→ **Work task**: Reproduce the data below verbatim, beginning at the line that contains "Question: Is velvet pink chair at center facing" and continuing through the end of the data.

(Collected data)
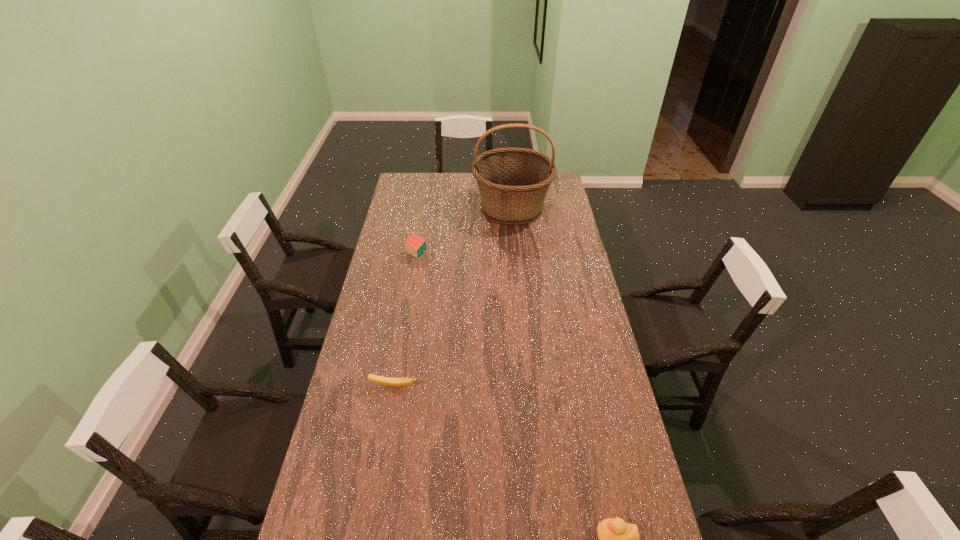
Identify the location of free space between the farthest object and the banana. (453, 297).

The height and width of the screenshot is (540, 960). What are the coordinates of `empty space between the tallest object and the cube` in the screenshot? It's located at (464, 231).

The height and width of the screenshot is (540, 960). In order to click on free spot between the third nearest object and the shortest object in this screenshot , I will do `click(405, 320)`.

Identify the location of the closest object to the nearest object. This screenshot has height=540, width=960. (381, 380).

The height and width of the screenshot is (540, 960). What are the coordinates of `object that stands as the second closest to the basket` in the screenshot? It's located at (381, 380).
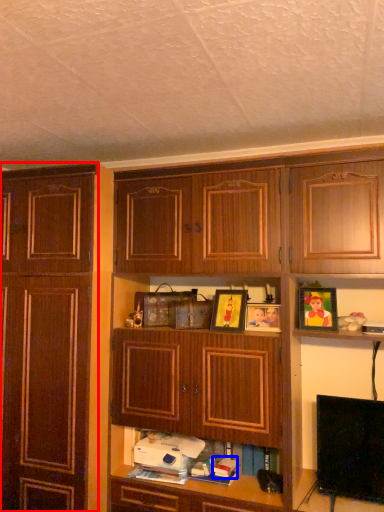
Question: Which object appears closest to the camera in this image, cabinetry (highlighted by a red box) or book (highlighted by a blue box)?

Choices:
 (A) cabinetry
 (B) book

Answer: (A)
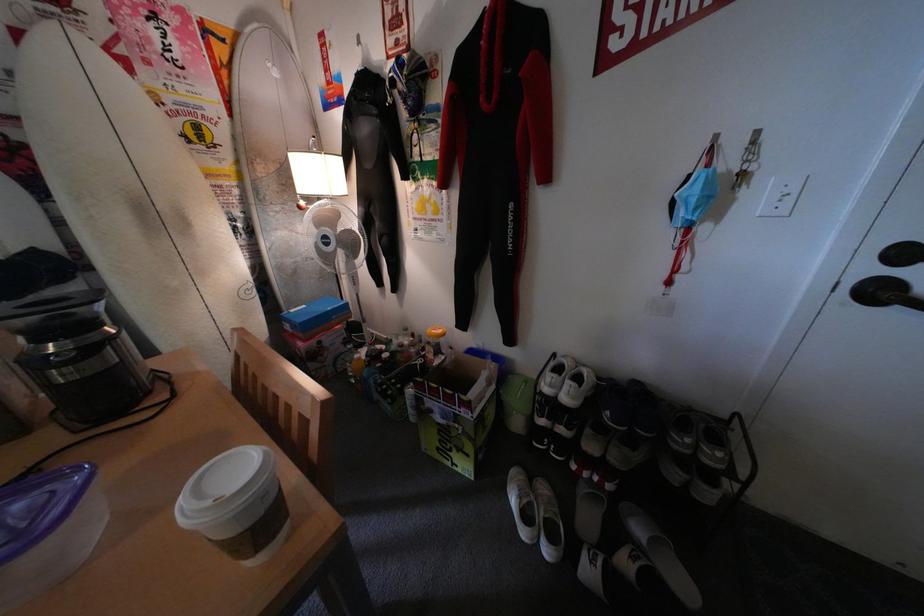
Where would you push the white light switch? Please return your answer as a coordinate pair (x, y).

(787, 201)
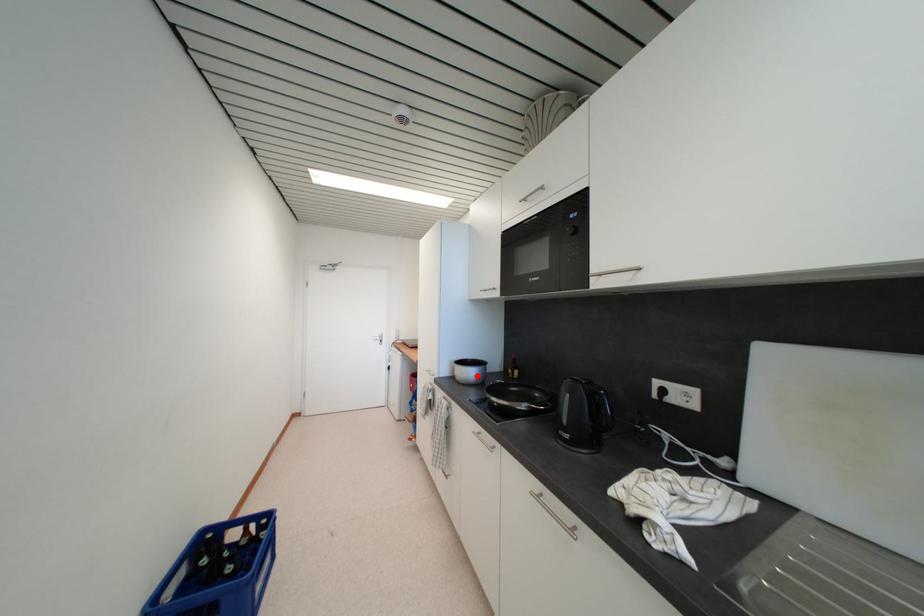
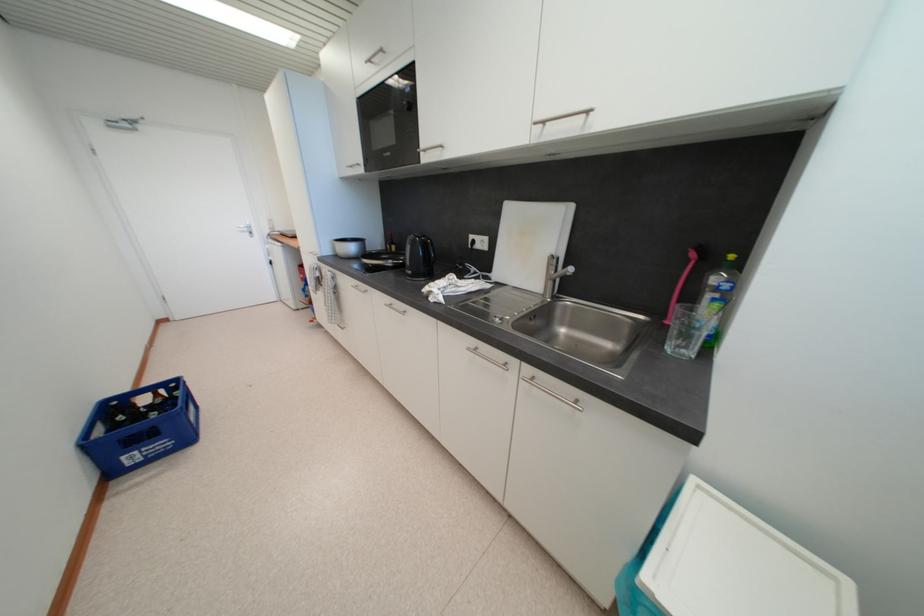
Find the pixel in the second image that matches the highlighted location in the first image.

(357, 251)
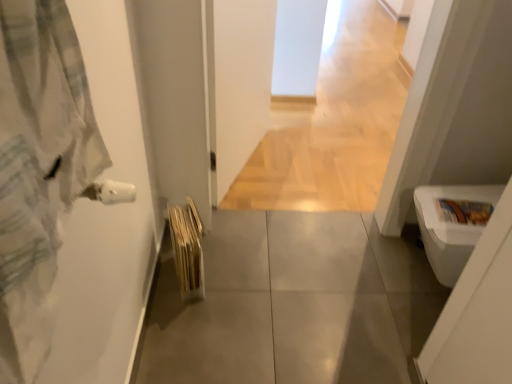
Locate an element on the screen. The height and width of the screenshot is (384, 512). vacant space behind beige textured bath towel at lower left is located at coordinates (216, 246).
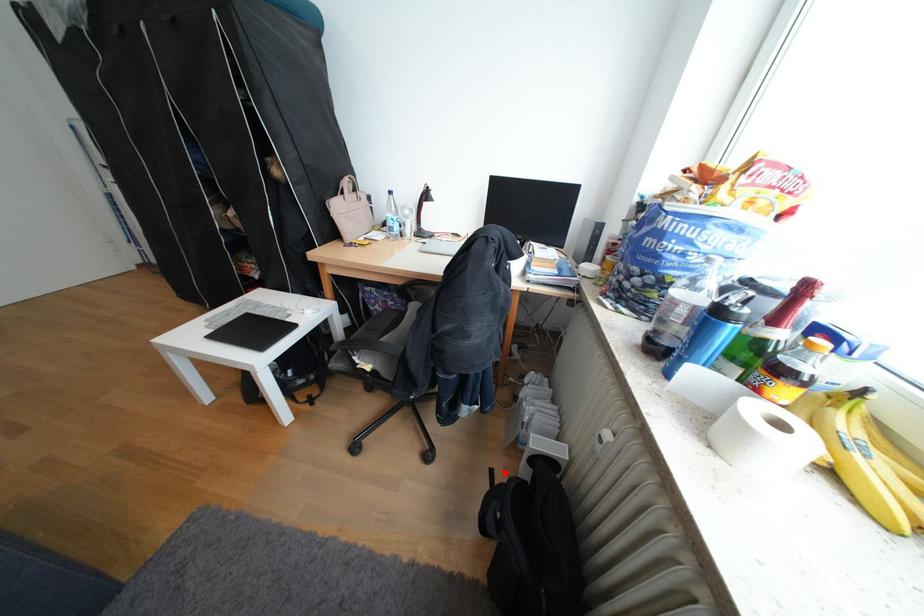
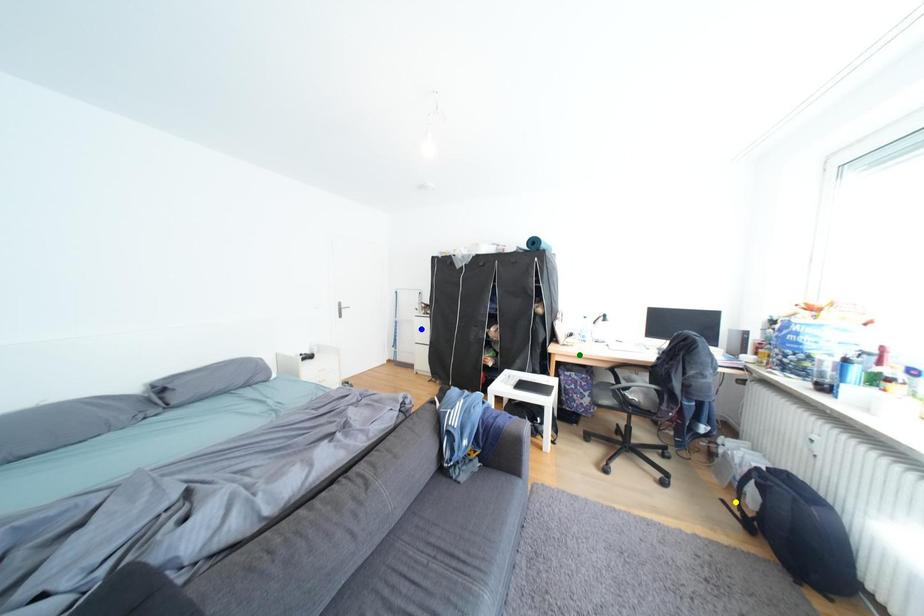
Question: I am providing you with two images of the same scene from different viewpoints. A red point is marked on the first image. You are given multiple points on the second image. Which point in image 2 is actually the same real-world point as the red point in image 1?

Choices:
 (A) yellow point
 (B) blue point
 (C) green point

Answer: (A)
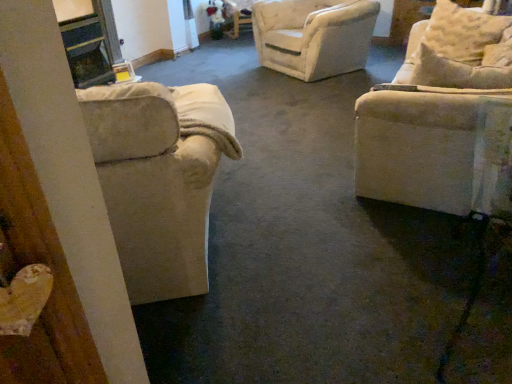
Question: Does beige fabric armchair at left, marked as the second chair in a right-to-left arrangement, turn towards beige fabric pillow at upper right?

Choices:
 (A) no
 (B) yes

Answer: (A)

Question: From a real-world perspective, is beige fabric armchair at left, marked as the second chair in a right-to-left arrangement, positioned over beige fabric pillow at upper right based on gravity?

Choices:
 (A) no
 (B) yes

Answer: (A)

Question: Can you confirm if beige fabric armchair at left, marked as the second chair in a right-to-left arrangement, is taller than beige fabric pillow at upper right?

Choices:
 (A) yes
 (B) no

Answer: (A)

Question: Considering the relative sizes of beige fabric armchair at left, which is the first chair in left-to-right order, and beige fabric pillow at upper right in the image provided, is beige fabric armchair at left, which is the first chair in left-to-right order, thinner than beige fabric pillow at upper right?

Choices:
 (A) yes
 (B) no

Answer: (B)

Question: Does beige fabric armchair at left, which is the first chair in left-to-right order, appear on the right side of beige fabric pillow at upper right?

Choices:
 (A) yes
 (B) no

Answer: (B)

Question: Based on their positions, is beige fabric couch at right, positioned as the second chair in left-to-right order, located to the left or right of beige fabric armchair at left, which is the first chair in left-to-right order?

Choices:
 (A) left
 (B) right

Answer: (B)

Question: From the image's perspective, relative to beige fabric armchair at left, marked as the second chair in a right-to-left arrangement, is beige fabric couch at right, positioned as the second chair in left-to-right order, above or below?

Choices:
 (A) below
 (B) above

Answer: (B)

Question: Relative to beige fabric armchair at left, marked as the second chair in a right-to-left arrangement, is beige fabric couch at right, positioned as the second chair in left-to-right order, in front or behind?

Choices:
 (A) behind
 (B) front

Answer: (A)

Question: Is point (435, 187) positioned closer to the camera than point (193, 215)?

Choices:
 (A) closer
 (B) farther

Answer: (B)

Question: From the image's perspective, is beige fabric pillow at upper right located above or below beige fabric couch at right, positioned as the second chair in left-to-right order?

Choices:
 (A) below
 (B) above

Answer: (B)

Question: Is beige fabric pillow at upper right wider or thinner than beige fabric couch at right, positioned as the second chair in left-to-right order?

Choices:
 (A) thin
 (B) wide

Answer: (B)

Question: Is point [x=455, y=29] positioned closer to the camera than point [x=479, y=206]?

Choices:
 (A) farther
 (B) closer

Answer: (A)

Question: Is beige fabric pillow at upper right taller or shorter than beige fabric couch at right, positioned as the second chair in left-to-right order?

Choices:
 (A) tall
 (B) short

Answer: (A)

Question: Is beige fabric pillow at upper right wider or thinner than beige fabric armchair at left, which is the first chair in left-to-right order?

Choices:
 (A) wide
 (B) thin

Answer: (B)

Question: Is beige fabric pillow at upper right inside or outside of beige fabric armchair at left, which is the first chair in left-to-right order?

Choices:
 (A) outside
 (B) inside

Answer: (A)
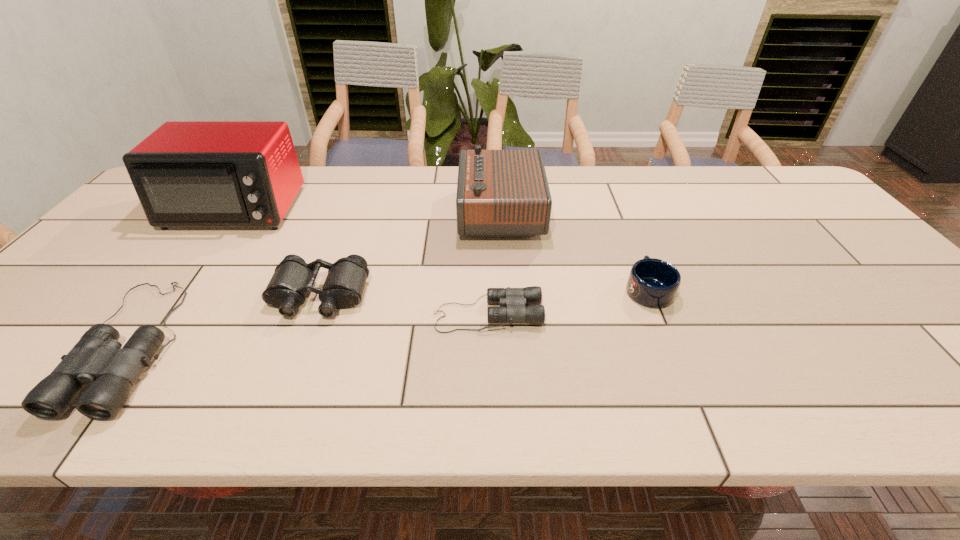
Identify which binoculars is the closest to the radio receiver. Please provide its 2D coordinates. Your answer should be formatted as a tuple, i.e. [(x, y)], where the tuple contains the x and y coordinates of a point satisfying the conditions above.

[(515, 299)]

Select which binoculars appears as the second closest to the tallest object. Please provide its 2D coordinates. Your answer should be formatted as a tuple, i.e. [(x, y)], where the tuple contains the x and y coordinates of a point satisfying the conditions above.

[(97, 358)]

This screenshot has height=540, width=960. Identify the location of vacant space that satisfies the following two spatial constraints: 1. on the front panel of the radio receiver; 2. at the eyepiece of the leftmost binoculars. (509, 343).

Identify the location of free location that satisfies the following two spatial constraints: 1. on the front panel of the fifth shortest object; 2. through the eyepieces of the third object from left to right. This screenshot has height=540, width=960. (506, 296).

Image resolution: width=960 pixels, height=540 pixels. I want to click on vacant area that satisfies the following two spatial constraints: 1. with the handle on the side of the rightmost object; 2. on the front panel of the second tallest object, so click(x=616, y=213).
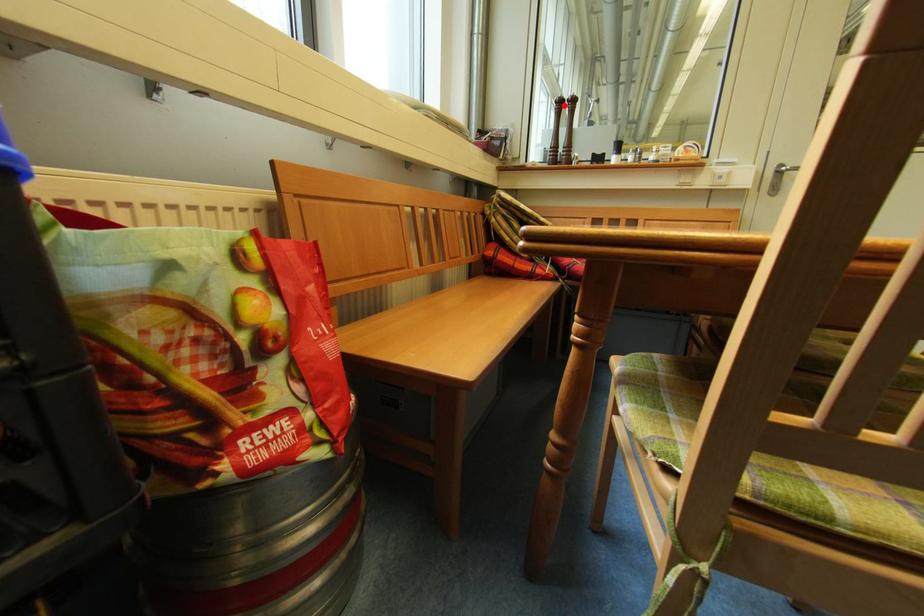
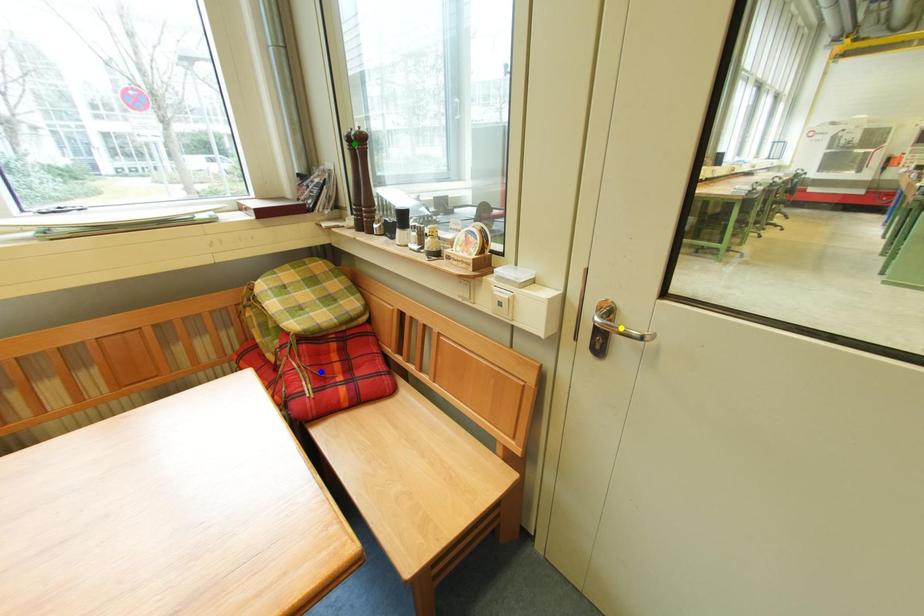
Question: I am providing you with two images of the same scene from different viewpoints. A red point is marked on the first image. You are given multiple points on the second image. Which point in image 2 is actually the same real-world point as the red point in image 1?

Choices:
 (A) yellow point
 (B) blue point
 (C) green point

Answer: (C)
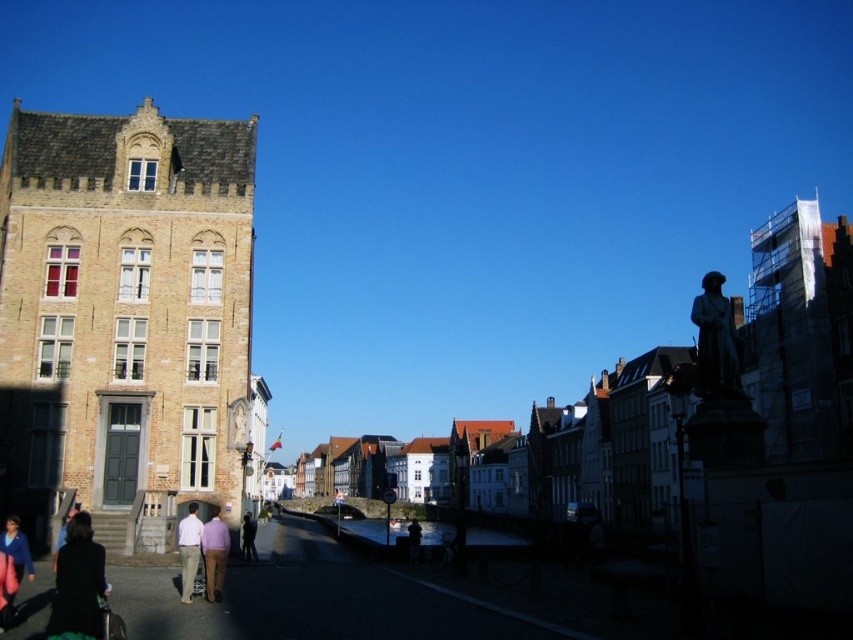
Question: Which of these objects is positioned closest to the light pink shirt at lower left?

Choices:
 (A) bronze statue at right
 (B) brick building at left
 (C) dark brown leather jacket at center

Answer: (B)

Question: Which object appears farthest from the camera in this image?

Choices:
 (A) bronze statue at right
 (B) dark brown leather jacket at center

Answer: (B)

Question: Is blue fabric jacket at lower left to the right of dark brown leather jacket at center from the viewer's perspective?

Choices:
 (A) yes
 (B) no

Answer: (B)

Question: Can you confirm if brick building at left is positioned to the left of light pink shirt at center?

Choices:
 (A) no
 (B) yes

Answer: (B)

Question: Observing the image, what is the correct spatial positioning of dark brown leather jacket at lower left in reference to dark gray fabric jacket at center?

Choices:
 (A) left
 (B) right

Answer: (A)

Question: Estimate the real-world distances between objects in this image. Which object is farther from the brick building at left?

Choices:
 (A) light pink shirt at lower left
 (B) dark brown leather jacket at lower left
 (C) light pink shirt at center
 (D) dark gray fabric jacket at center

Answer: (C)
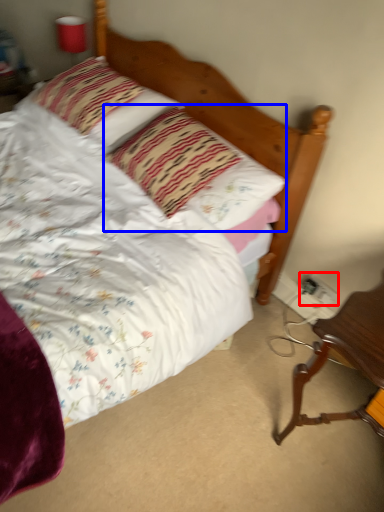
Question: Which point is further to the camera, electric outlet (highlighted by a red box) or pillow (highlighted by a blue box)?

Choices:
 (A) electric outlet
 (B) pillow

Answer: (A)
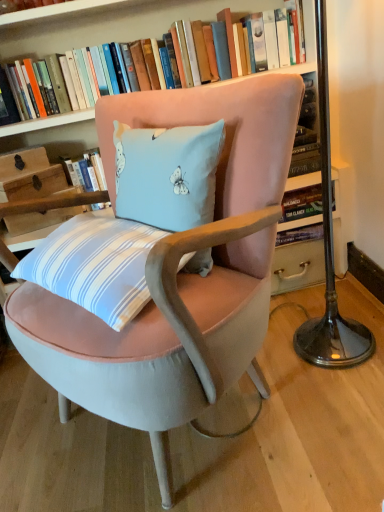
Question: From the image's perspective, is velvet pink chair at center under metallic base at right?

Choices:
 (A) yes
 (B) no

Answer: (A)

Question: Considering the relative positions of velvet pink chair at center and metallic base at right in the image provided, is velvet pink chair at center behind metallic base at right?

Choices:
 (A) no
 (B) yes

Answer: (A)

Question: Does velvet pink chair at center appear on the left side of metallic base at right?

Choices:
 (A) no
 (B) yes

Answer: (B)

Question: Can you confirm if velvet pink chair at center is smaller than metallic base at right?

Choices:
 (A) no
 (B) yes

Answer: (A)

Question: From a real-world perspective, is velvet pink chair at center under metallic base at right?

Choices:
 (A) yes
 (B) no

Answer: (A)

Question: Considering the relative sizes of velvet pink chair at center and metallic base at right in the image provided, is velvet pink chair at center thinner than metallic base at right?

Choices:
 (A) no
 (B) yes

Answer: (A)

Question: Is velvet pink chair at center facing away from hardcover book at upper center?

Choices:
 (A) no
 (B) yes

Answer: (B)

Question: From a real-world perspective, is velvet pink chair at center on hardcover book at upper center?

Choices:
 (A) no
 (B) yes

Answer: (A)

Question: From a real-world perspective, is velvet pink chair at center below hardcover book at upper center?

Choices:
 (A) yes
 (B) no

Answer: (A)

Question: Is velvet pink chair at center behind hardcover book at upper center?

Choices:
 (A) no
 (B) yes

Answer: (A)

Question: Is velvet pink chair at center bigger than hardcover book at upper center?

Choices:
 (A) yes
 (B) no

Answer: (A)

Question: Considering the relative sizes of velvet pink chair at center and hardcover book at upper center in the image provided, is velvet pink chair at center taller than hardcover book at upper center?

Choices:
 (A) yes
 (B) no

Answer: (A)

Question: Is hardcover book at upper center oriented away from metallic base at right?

→ **Your response**:
Question: Is velvet pink chair at center facing away from hardcover book at upper center?

Choices:
 (A) no
 (B) yes

Answer: (B)

Question: From a real-world perspective, is velvet pink chair at center on hardcover book at upper center?

Choices:
 (A) no
 (B) yes

Answer: (A)

Question: From a real-world perspective, is velvet pink chair at center below hardcover book at upper center?

Choices:
 (A) yes
 (B) no

Answer: (A)

Question: Is velvet pink chair at center behind hardcover book at upper center?

Choices:
 (A) no
 (B) yes

Answer: (A)

Question: Is velvet pink chair at center bigger than hardcover book at upper center?

Choices:
 (A) yes
 (B) no

Answer: (A)

Question: Considering the relative sizes of velvet pink chair at center and hardcover book at upper center in the image provided, is velvet pink chair at center taller than hardcover book at upper center?

Choices:
 (A) yes
 (B) no

Answer: (A)

Question: Is hardcover book at upper center oriented away from metallic base at right?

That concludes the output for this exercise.